* **Exercise requirements**
Extract the lines from the first line of the records below through the line containing "R214: none -> 10k (PUMP, SIG)", inclusive, and reproduce them exactly as written.

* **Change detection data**
◆ ◆ ◆ ◆ ◆
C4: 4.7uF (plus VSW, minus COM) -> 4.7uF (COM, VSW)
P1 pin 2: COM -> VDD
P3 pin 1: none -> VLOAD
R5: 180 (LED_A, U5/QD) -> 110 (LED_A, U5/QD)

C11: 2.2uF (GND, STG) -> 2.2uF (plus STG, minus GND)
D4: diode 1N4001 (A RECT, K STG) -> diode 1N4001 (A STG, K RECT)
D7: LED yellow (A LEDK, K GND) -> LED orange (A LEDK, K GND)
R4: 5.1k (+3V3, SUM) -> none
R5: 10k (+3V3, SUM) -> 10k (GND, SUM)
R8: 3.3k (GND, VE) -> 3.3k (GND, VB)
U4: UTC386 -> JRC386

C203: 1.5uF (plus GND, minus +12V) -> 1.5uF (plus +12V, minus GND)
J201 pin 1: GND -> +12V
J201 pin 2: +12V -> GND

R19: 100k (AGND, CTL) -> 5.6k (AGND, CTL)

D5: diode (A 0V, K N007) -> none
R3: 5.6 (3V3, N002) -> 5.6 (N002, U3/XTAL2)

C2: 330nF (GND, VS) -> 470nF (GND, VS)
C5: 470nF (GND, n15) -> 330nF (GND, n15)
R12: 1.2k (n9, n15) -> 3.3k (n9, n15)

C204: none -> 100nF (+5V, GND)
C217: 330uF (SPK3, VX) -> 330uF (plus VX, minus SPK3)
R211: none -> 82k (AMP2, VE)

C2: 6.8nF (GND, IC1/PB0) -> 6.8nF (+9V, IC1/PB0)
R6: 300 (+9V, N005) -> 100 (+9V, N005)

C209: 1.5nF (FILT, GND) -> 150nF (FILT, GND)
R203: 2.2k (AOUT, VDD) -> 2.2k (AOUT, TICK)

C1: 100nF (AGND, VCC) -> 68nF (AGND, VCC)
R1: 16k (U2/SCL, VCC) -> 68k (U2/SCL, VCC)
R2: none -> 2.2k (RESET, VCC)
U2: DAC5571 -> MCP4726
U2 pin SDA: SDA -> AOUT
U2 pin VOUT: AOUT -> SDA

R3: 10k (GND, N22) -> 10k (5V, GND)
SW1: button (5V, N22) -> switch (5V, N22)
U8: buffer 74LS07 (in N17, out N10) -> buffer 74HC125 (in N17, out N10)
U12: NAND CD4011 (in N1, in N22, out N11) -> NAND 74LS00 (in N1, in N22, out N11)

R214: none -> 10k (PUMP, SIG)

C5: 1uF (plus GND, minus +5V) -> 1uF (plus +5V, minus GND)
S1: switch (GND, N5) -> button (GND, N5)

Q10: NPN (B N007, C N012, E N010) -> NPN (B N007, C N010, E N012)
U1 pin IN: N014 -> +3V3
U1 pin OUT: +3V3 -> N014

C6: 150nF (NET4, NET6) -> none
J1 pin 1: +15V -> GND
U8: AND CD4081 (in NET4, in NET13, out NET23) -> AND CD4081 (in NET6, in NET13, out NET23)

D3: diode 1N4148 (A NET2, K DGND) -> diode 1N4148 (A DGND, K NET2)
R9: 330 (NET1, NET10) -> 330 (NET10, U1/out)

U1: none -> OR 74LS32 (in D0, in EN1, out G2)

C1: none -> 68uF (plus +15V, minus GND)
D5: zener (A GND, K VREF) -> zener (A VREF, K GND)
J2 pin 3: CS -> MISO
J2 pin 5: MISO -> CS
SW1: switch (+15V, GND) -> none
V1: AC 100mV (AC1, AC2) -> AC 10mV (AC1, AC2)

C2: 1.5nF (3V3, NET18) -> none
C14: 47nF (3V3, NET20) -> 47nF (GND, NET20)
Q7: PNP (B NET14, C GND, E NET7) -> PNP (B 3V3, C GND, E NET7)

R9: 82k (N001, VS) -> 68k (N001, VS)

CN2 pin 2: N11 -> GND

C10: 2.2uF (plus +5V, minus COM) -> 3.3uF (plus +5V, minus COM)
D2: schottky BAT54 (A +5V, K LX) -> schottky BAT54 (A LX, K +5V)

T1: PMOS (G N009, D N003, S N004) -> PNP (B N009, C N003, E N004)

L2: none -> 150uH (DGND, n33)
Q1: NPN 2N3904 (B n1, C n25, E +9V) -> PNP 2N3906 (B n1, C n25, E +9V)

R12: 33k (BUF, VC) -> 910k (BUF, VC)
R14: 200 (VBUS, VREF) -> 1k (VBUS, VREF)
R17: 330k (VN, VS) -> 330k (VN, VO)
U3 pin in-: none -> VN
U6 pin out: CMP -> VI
◆ ◆ ◆ ◆ ◆
* **Result of the exercise**
C4: 4.7uF (plus VSW, minus COM) -> 4.7uF (COM, VSW)
P1 pin 2: COM -> VDD
P3 pin 1: none -> VLOAD
R5: 180 (LED_A, U5/QD) -> 110 (LED_A, U5/QD)

C11: 2.2uF (GND, STG) -> 2.2uF (plus STG, minus GND)
D4: diode 1N4001 (A RECT, K STG) -> diode 1N4001 (A STG, K RECT)
D7: LED yellow (A LEDK, K GND) -> LED orange (A LEDK, K GND)
R4: 5.1k (+3V3, SUM) -> none
R5: 10k (+3V3, SUM) -> 10k (GND, SUM)
R8: 3.3k (GND, VE) -> 3.3k (GND, VB)
U4: UTC386 -> JRC386

C203: 1.5uF (plus GND, minus +12V) -> 1.5uF (plus +12V, minus GND)
J201 pin 1: GND -> +12V
J201 pin 2: +12V -> GND

R19: 100k (AGND, CTL) -> 5.6k (AGND, CTL)

D5: diode (A 0V, K N007) -> none
R3: 5.6 (3V3, N002) -> 5.6 (N002, U3/XTAL2)

C2: 330nF (GND, VS) -> 470nF (GND, VS)
C5: 470nF (GND, n15) -> 330nF (GND, n15)
R12: 1.2k (n9, n15) -> 3.3k (n9, n15)

C204: none -> 100nF (+5V, GND)
C217: 330uF (SPK3, VX) -> 330uF (plus VX, minus SPK3)
R211: none -> 82k (AMP2, VE)

C2: 6.8nF (GND, IC1/PB0) -> 6.8nF (+9V, IC1/PB0)
R6: 300 (+9V, N005) -> 100 (+9V, N005)

C209: 1.5nF (FILT, GND) -> 150nF (FILT, GND)
R203: 2.2k (AOUT, VDD) -> 2.2k (AOUT, TICK)

C1: 100nF (AGND, VCC) -> 68nF (AGND, VCC)
R1: 16k (U2/SCL, VCC) -> 68k (U2/SCL, VCC)
R2: none -> 2.2k (RESET, VCC)
U2: DAC5571 -> MCP4726
U2 pin SDA: SDA -> AOUT
U2 pin VOUT: AOUT -> SDA

R3: 10k (GND, N22) -> 10k (5V, GND)
SW1: button (5V, N22) -> switch (5V, N22)
U8: buffer 74LS07 (in N17, out N10) -> buffer 74HC125 (in N17, out N10)
U12: NAND CD4011 (in N1, in N22, out N11) -> NAND 74LS00 (in N1, in N22, out N11)

R214: none -> 10k (PUMP, SIG)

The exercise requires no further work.